*Problem statement:*
Copying exactly, give the lines in the material below from the one with "gray square: (252, 31) -> (567, 154), moved" to the one with "purple ellipse: (506, 211)", ends included, and nothing besides.

*Excerpted records:*
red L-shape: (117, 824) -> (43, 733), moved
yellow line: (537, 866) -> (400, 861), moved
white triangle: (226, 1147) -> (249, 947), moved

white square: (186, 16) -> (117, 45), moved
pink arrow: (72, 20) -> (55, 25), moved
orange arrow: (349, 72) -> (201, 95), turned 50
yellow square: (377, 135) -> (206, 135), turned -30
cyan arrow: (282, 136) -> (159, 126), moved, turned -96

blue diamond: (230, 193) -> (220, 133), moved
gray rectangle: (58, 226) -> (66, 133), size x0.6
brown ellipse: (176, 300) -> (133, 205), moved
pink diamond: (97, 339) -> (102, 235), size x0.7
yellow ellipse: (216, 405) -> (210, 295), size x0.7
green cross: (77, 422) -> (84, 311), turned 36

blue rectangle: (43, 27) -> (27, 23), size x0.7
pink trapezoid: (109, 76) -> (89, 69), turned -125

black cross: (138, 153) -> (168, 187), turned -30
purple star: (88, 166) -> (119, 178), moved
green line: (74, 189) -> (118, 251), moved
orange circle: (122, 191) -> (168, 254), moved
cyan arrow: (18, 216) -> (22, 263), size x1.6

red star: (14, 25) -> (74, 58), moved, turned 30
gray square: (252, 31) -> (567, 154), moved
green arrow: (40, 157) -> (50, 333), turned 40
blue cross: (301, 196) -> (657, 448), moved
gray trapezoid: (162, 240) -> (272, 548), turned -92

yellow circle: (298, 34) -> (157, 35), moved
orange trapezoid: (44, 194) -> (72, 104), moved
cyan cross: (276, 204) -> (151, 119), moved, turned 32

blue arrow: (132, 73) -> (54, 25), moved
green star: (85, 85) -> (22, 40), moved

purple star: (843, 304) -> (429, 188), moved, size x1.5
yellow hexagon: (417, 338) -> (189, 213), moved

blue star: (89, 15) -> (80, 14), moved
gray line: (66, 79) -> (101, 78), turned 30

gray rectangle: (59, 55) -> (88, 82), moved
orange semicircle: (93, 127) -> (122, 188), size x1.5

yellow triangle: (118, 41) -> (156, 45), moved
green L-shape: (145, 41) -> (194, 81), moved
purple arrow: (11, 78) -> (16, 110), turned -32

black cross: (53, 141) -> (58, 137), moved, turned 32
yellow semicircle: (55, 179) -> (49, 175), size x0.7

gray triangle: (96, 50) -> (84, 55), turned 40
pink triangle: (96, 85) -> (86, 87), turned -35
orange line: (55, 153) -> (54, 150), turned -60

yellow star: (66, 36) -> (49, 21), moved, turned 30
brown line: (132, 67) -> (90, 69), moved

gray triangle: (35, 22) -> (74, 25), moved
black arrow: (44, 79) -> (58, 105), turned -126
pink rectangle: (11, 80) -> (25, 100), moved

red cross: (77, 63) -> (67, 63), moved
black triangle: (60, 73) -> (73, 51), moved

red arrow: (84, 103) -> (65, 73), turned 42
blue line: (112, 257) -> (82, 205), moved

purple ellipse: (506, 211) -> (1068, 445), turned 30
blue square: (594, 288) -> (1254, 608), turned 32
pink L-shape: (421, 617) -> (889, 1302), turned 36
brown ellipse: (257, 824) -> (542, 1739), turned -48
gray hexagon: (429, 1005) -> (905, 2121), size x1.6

*Completed exercise:*
gray square: (252, 31) -> (567, 154), moved
green arrow: (40, 157) -> (50, 333), turned 40
blue cross: (301, 196) -> (657, 448), moved
gray trapezoid: (162, 240) -> (272, 548), turned -92

yellow circle: (298, 34) -> (157, 35), moved
orange trapezoid: (44, 194) -> (72, 104), moved
cyan cross: (276, 204) -> (151, 119), moved, turned 32

blue arrow: (132, 73) -> (54, 25), moved
green star: (85, 85) -> (22, 40), moved

purple star: (843, 304) -> (429, 188), moved, size x1.5
yellow hexagon: (417, 338) -> (189, 213), moved

blue star: (89, 15) -> (80, 14), moved
gray line: (66, 79) -> (101, 78), turned 30

gray rectangle: (59, 55) -> (88, 82), moved
orange semicircle: (93, 127) -> (122, 188), size x1.5

yellow triangle: (118, 41) -> (156, 45), moved
green L-shape: (145, 41) -> (194, 81), moved
purple arrow: (11, 78) -> (16, 110), turned -32

black cross: (53, 141) -> (58, 137), moved, turned 32
yellow semicircle: (55, 179) -> (49, 175), size x0.7

gray triangle: (96, 50) -> (84, 55), turned 40
pink triangle: (96, 85) -> (86, 87), turned -35
orange line: (55, 153) -> (54, 150), turned -60

yellow star: (66, 36) -> (49, 21), moved, turned 30
brown line: (132, 67) -> (90, 69), moved

gray triangle: (35, 22) -> (74, 25), moved
black arrow: (44, 79) -> (58, 105), turned -126
pink rectangle: (11, 80) -> (25, 100), moved

red cross: (77, 63) -> (67, 63), moved
black triangle: (60, 73) -> (73, 51), moved

red arrow: (84, 103) -> (65, 73), turned 42
blue line: (112, 257) -> (82, 205), moved

purple ellipse: (506, 211) -> (1068, 445), turned 30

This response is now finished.